■ RECORDS PROVIDED:
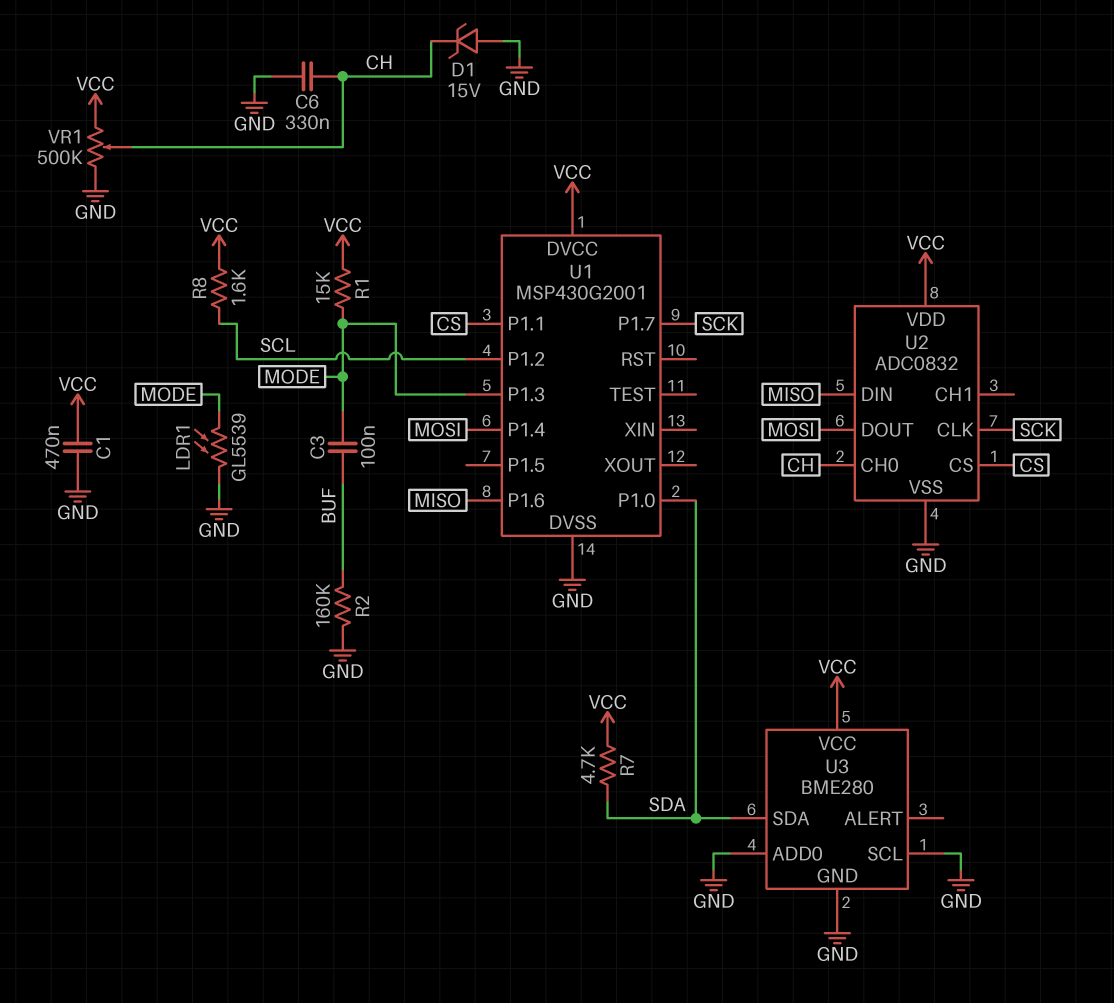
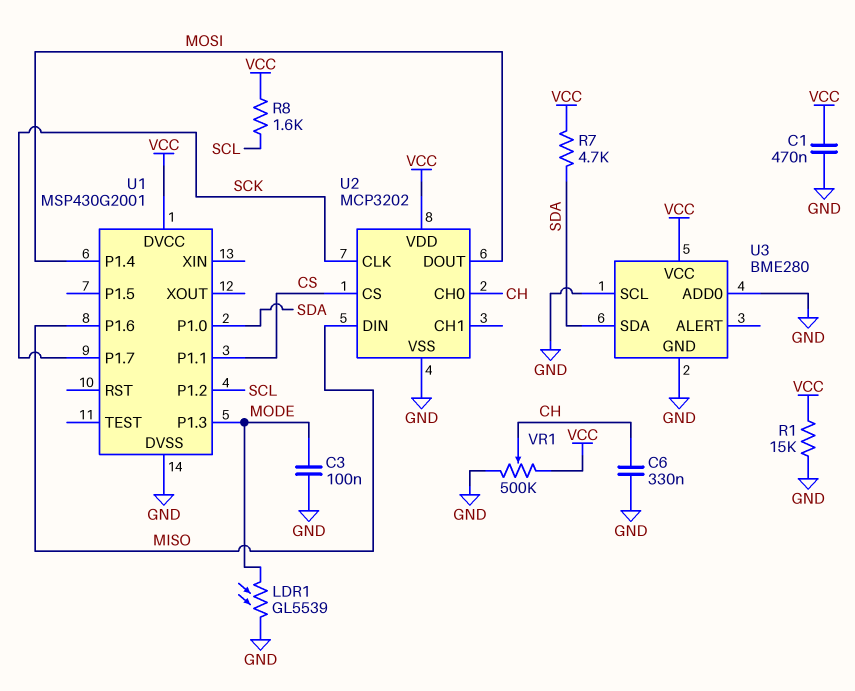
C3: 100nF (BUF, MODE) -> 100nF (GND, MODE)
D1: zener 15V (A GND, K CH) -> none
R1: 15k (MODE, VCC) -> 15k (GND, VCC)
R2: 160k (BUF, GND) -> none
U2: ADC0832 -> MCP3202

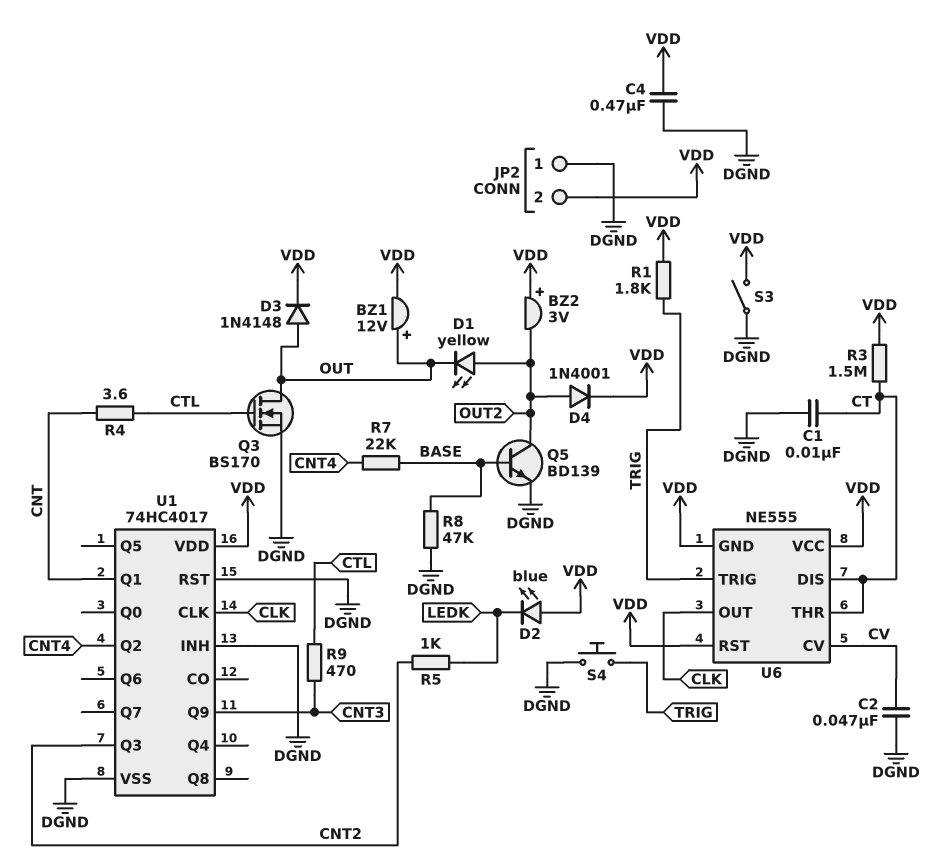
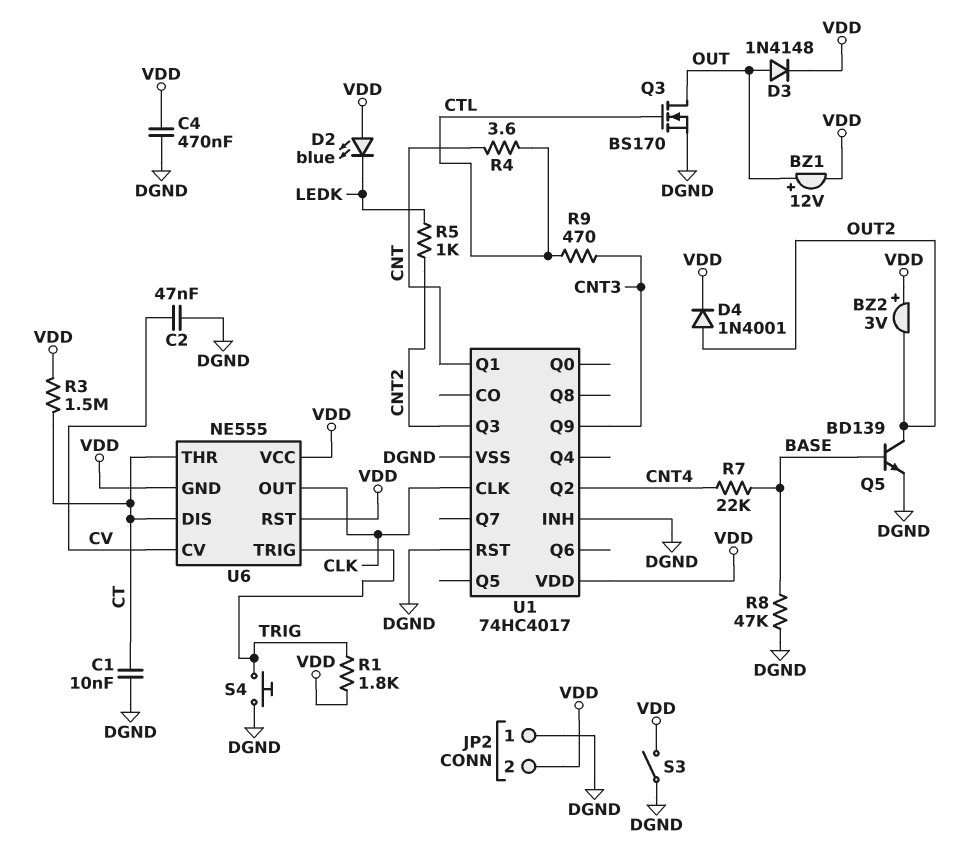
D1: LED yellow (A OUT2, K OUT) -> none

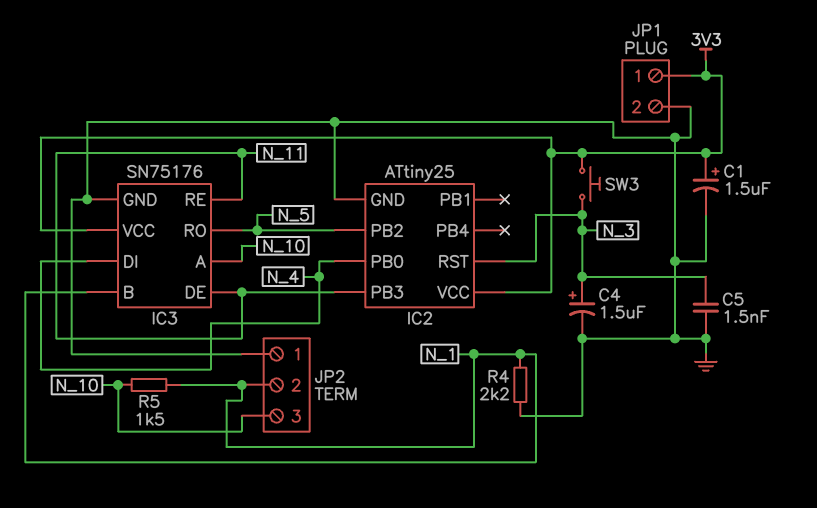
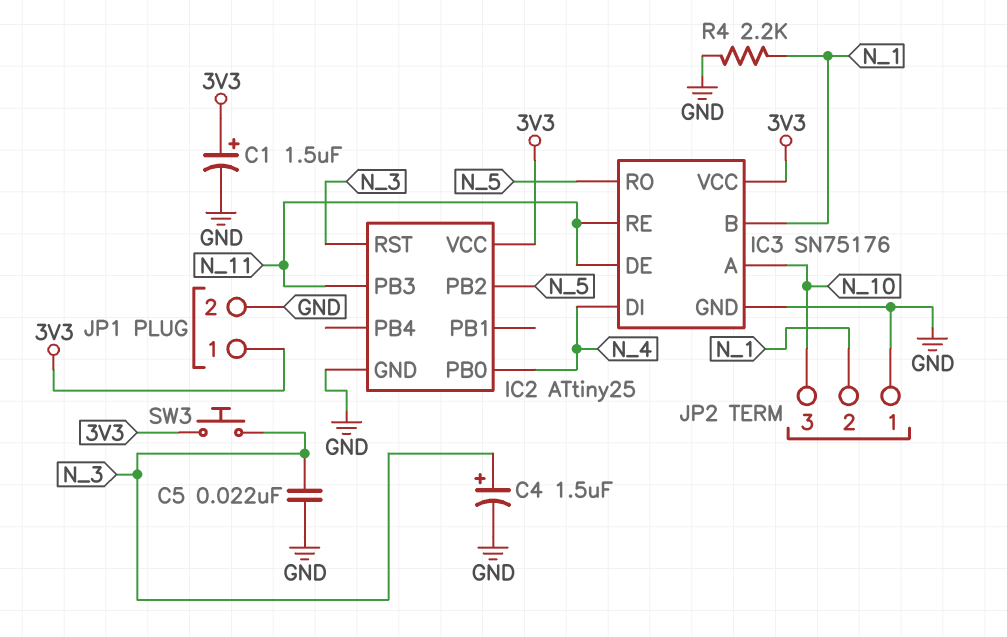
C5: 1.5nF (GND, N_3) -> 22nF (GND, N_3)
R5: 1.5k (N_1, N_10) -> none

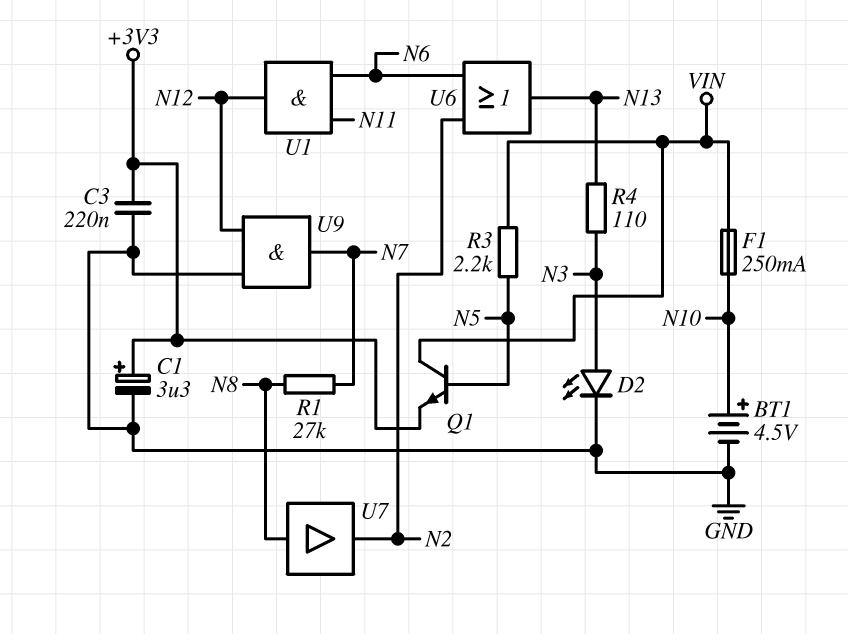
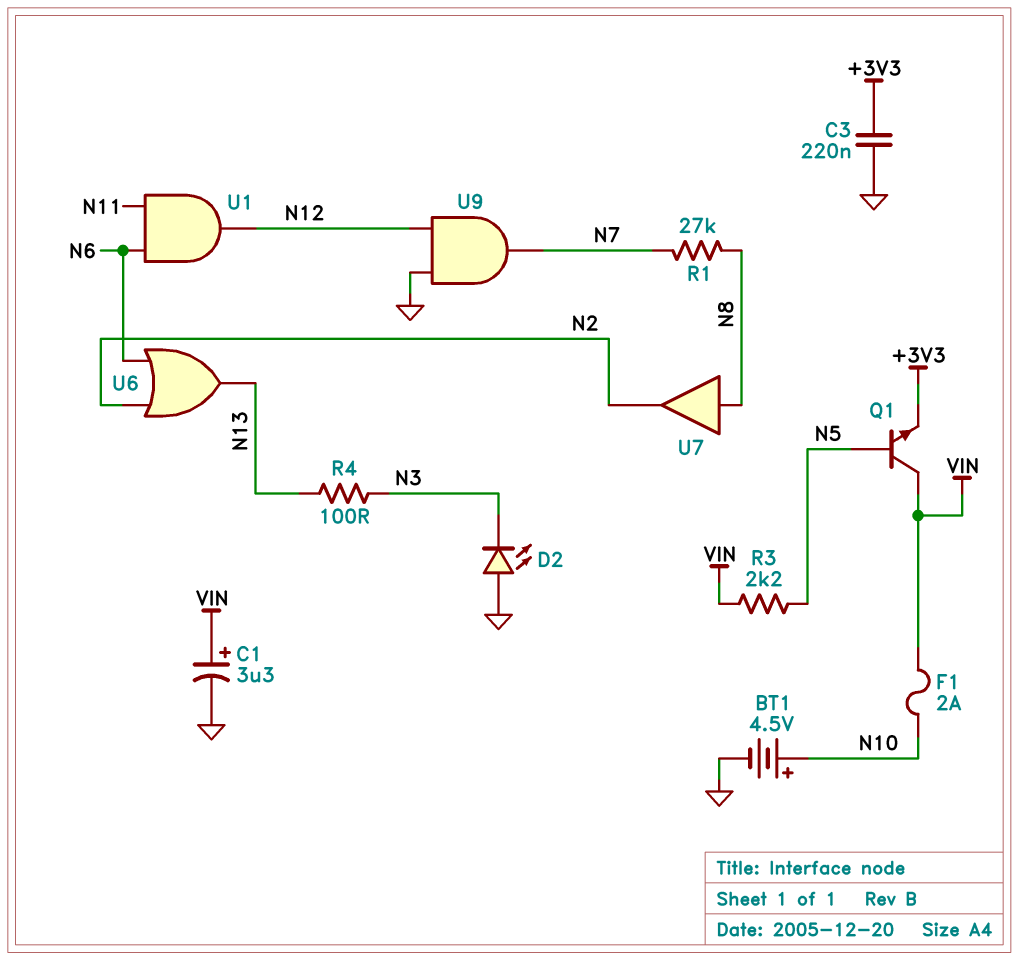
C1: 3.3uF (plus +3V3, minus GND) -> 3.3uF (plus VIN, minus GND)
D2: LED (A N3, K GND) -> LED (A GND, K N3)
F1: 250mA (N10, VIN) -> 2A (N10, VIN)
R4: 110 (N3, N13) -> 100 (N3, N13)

■ EXERCISE: Nothing but an exact repeat of the records, pictures excluded, belongs in the answer.

■ ANSWER TO THE PROBLEM:
C3: 100nF (BUF, MODE) -> 100nF (GND, MODE)
D1: zener 15V (A GND, K CH) -> none
R1: 15k (MODE, VCC) -> 15k (GND, VCC)
R2: 160k (BUF, GND) -> none
U2: ADC0832 -> MCP3202

D1: LED yellow (A OUT2, K OUT) -> none

C5: 1.5nF (GND, N_3) -> 22nF (GND, N_3)
R5: 1.5k (N_1, N_10) -> none

C1: 3.3uF (plus +3V3, minus GND) -> 3.3uF (plus VIN, minus GND)
D2: LED (A N3, K GND) -> LED (A GND, K N3)
F1: 250mA (N10, VIN) -> 2A (N10, VIN)
R4: 110 (N3, N13) -> 100 (N3, N13)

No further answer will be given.